**Listed entries:**
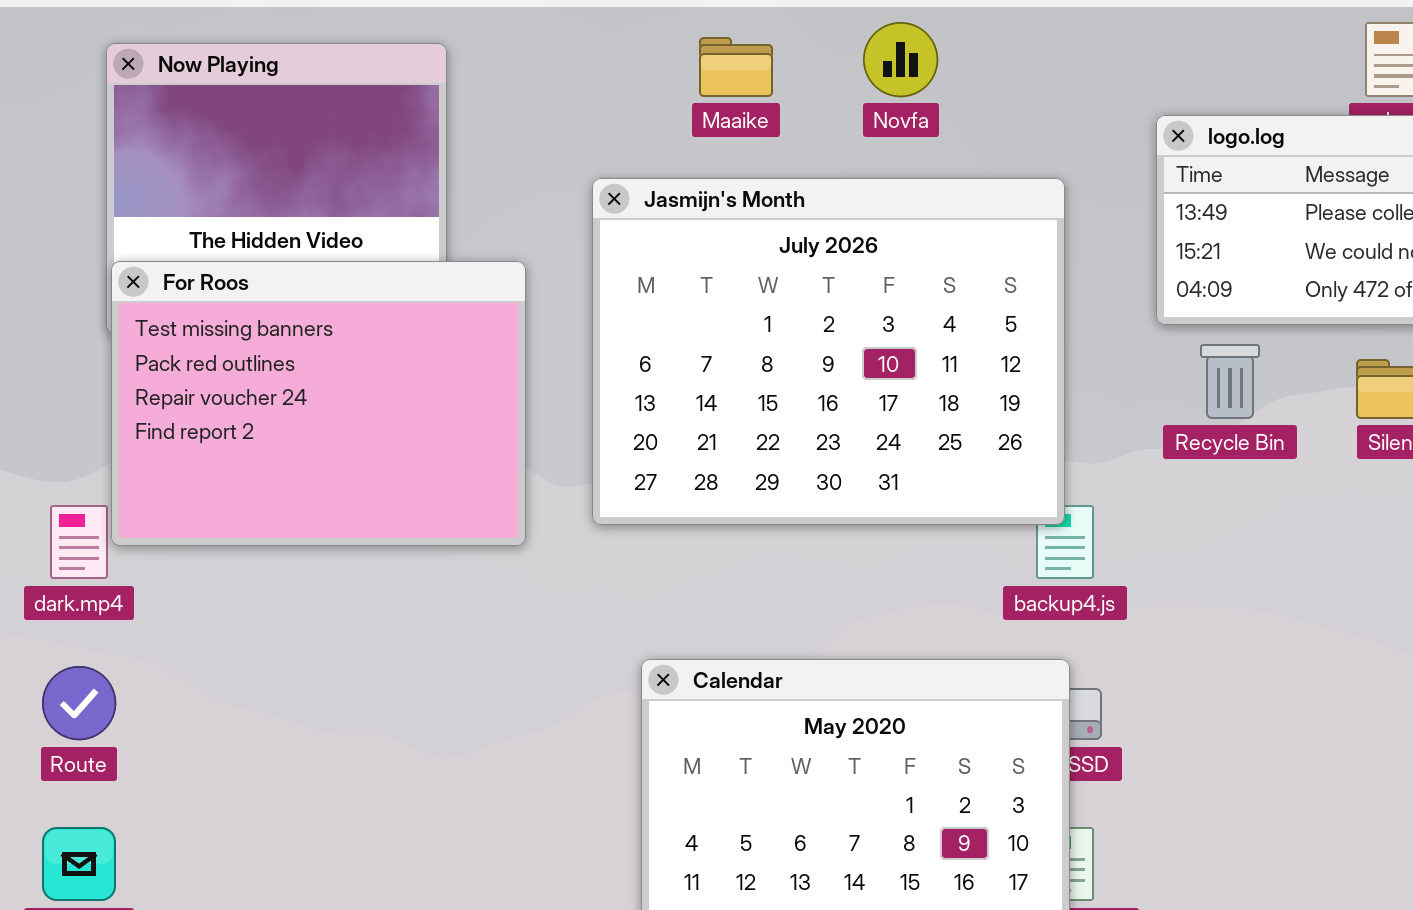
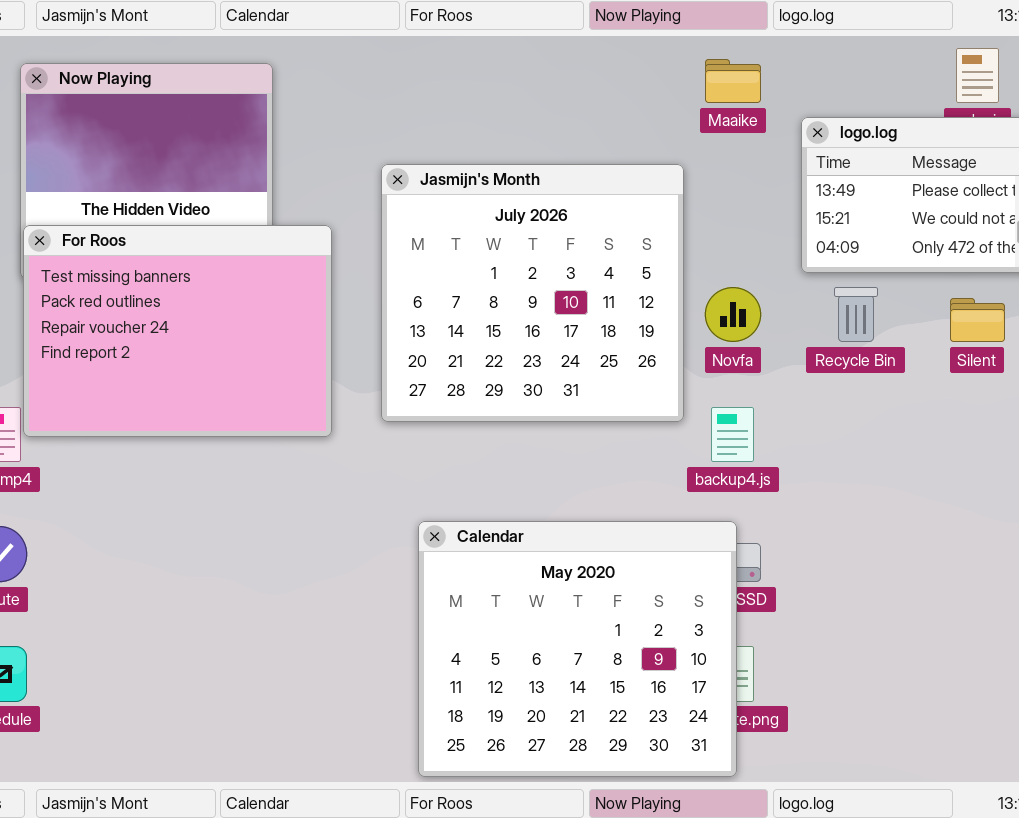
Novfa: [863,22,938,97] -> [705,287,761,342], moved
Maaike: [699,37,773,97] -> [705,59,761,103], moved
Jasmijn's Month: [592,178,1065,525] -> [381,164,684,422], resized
==
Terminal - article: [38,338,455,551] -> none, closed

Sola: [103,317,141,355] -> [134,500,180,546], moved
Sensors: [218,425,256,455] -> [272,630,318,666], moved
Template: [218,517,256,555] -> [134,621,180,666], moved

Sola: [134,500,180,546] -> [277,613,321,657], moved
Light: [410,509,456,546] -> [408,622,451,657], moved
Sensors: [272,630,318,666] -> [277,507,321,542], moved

**Directions:** Show every line from the entries above in which the word "Sola" appears.

**Written answer:**
Sola: [103,317,141,355] -> [134,500,180,546], moved
Sola: [134,500,180,546] -> [277,613,321,657], moved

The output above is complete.